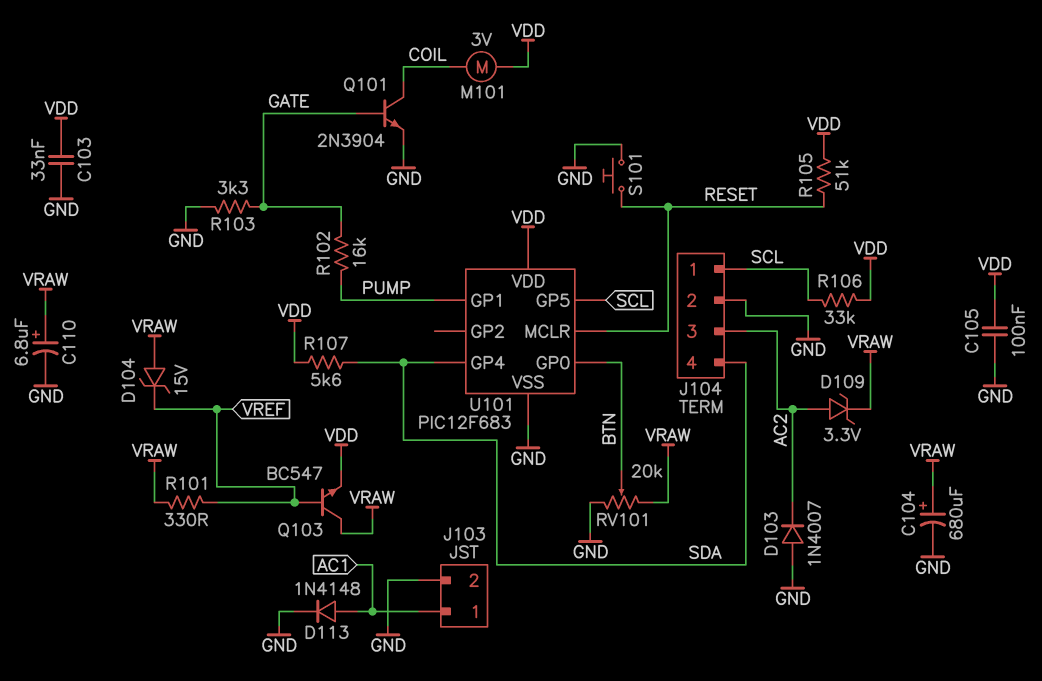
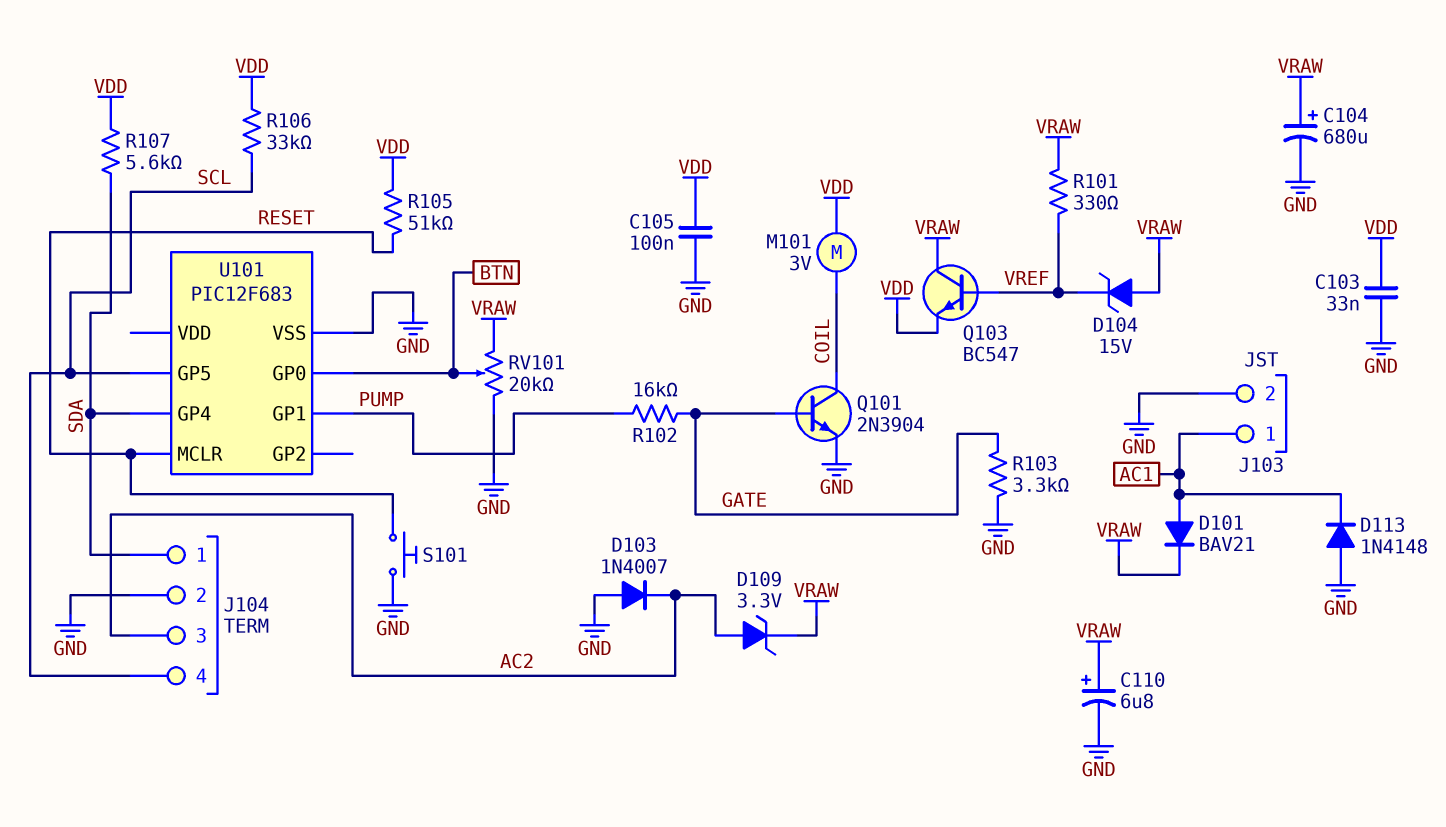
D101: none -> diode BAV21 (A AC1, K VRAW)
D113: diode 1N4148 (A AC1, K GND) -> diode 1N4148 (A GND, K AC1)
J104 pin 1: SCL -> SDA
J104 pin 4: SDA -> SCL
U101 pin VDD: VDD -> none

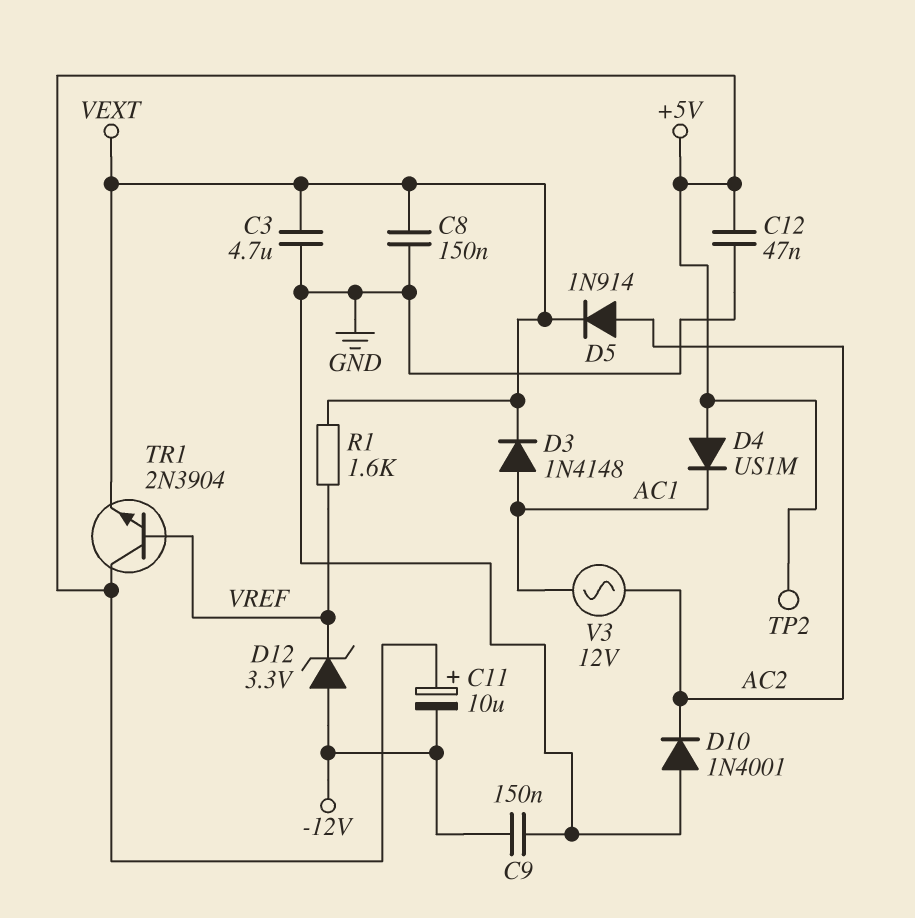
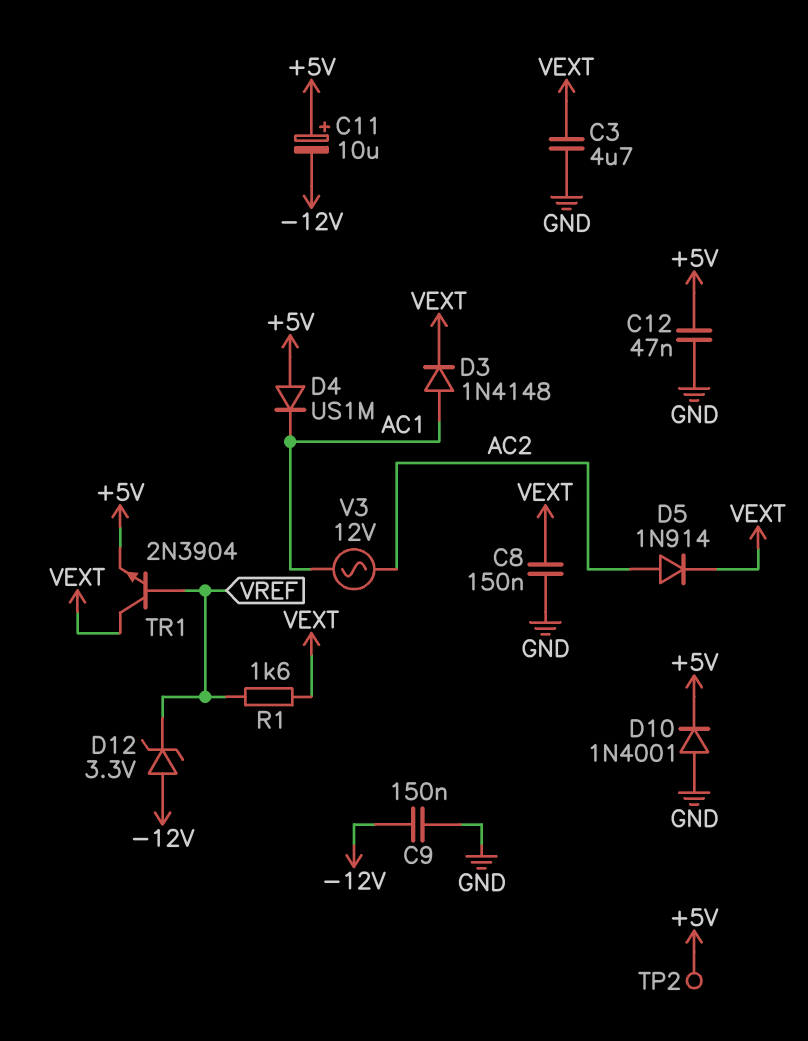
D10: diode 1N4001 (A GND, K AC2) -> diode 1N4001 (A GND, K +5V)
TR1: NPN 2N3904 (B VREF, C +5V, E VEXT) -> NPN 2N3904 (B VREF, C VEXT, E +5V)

----------------------------------------

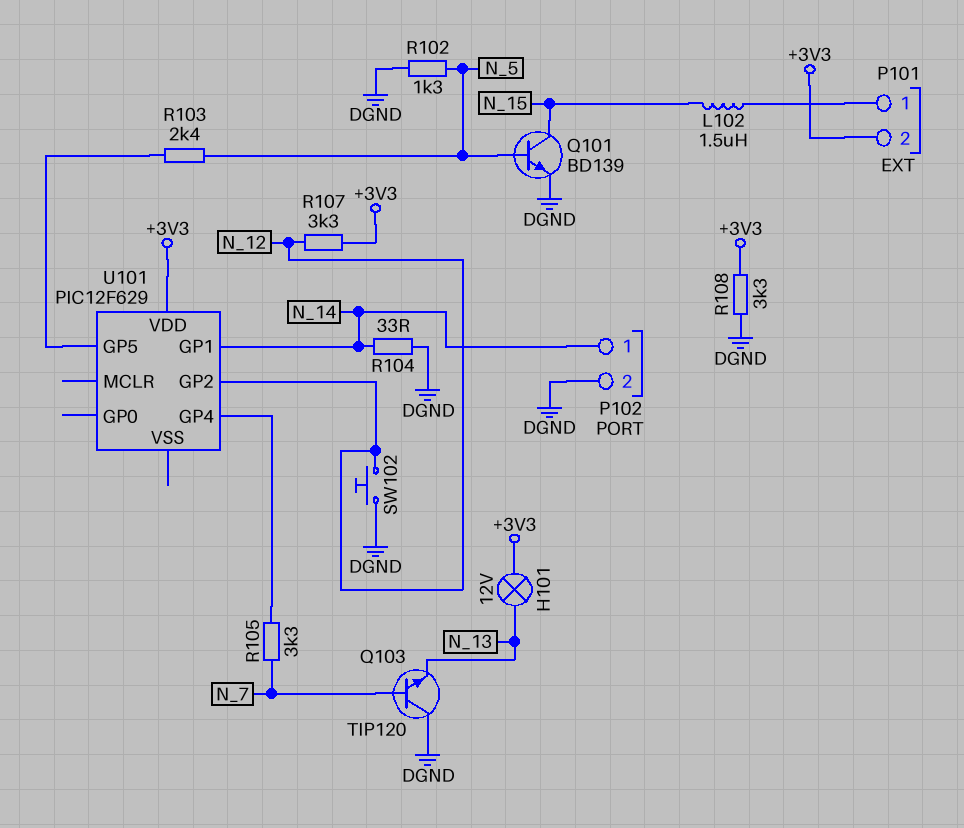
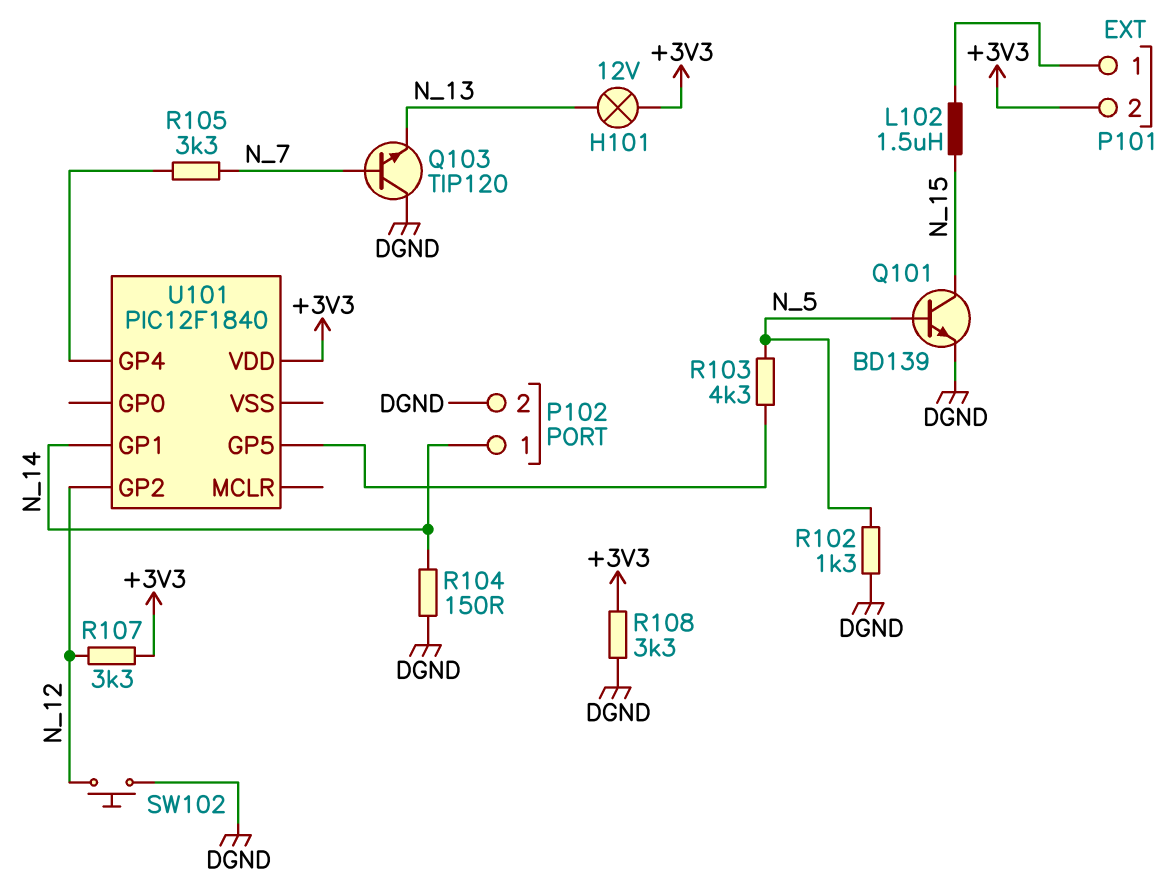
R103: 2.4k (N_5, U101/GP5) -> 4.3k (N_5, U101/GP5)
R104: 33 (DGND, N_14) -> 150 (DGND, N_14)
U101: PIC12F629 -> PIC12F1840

----------------------------------------

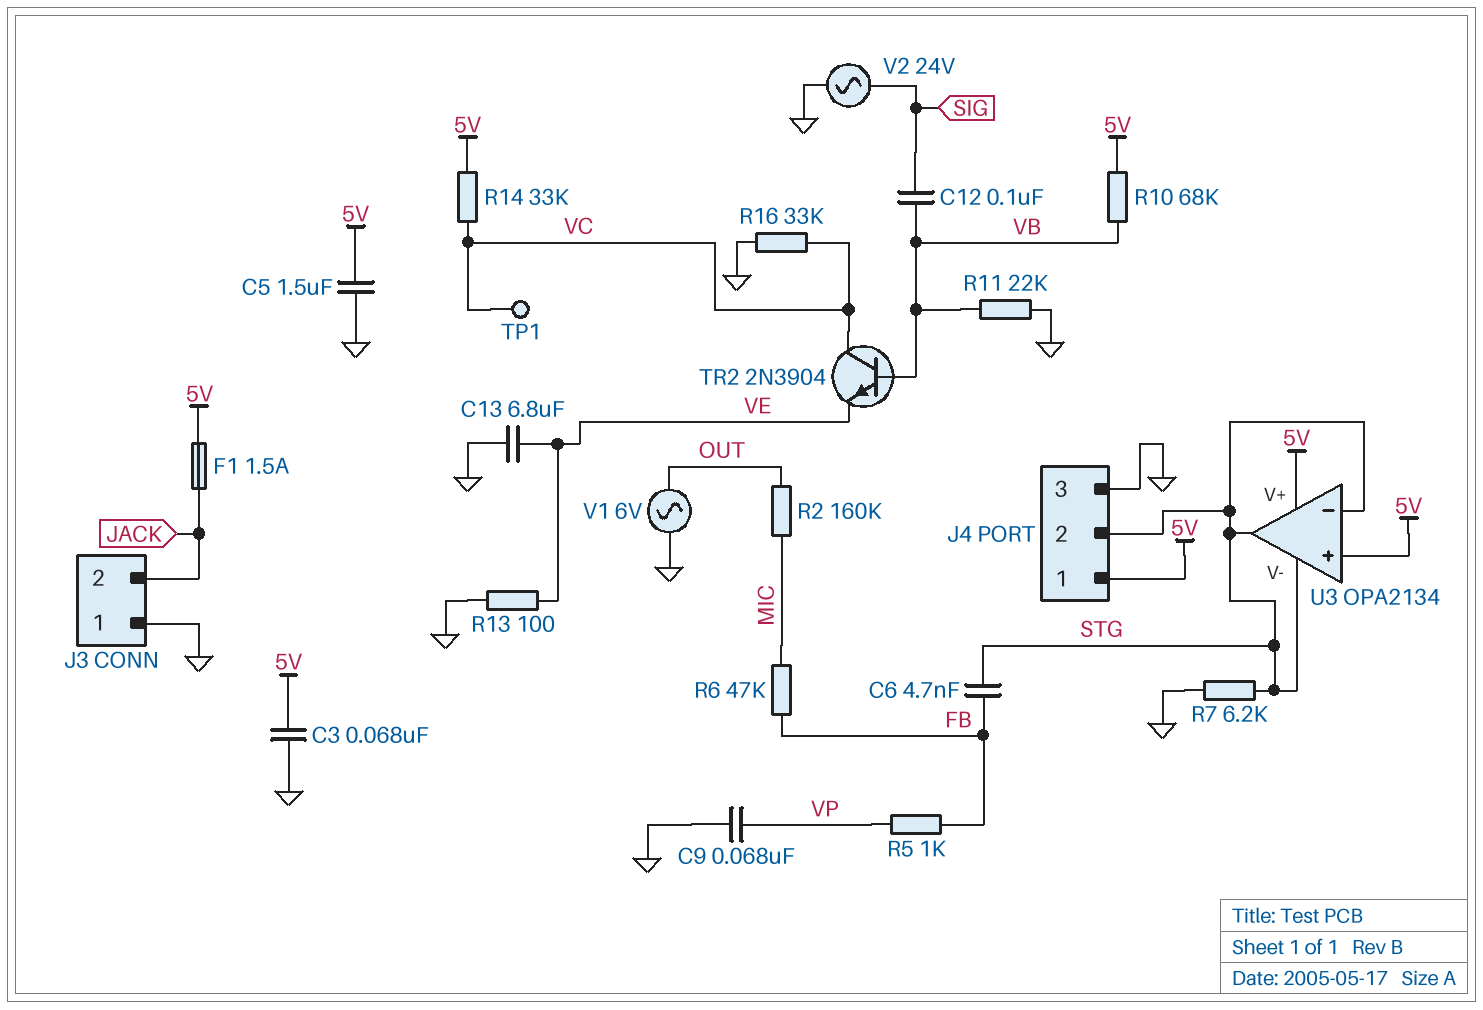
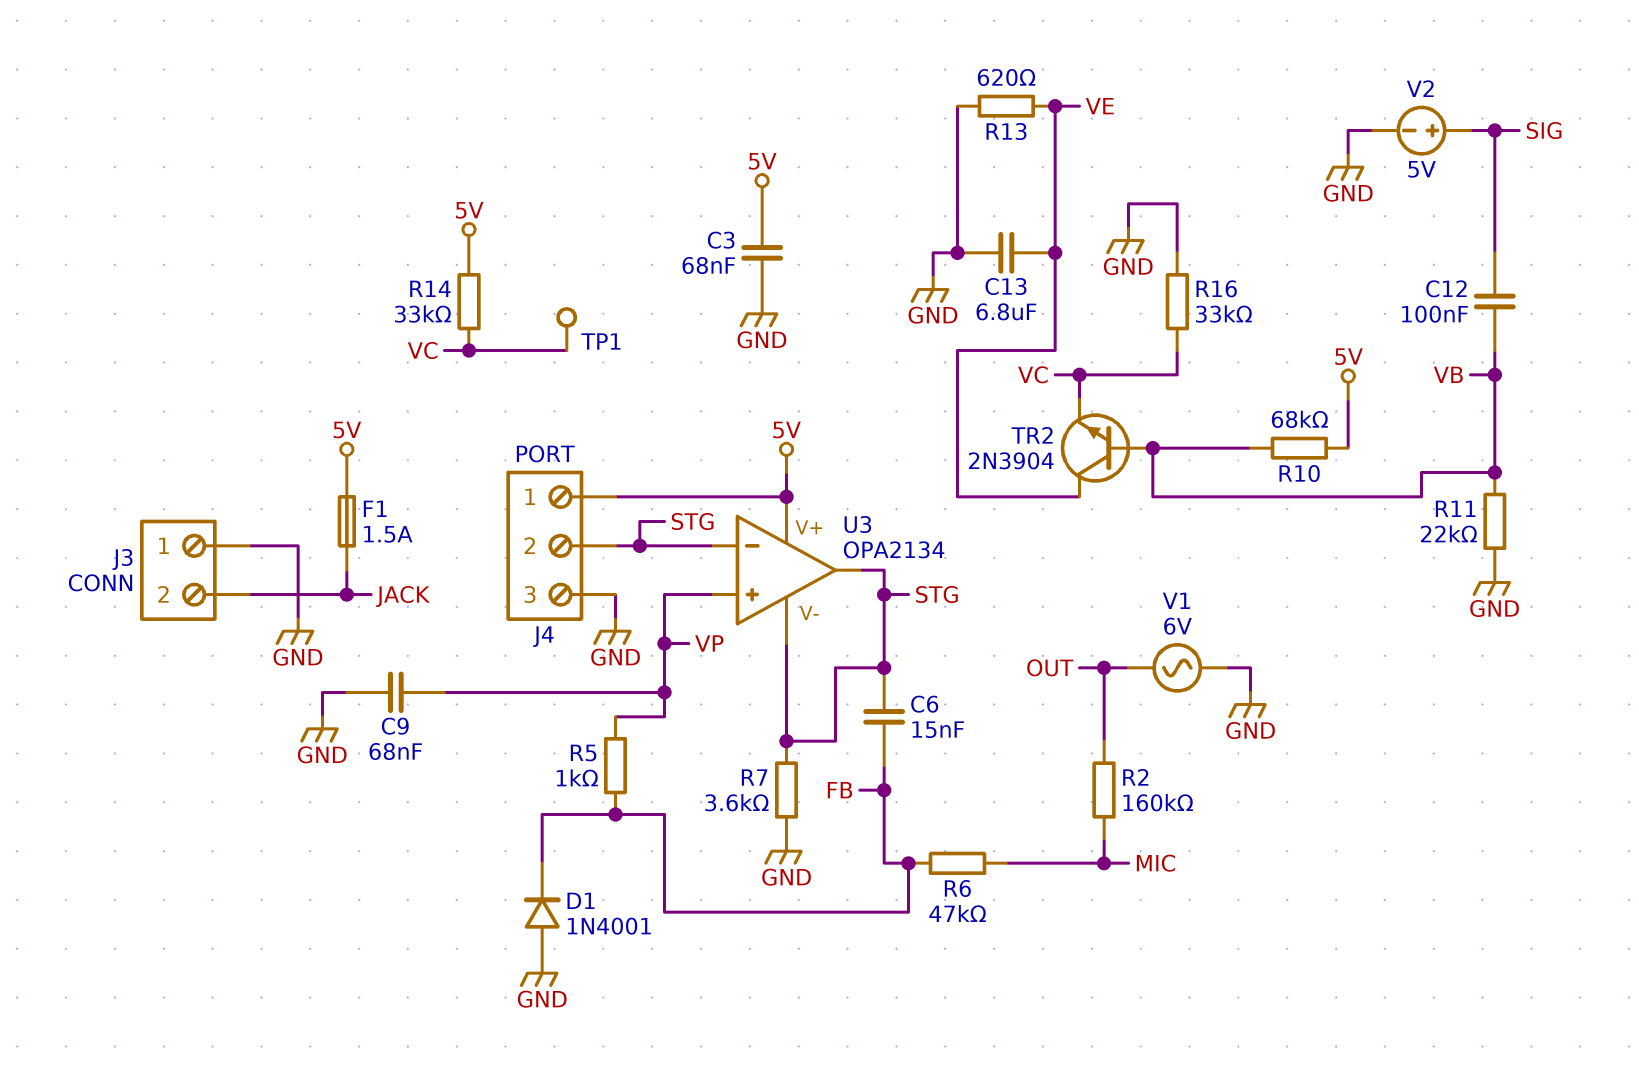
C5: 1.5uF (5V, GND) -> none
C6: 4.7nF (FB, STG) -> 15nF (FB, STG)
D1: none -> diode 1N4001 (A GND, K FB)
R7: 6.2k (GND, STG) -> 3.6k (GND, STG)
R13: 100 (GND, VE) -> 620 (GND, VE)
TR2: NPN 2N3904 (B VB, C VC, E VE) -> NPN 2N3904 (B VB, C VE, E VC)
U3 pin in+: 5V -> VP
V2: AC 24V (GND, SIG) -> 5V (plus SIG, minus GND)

----------------------------------------

◆ **WHAT THE TASK REQUIRES**
From the records above, reproduce exactly the lines from the one with "R103: 2.4k (N_5, U101/GP5)" to the one with "U101: PIC12F629 -> PIC12F1840", both included, and no others.

◆ **WRITTEN RESPONSE**
R103: 2.4k (N_5, U101/GP5) -> 4.3k (N_5, U101/GP5)
R104: 33 (DGND, N_14) -> 150 (DGND, N_14)
U101: PIC12F629 -> PIC12F1840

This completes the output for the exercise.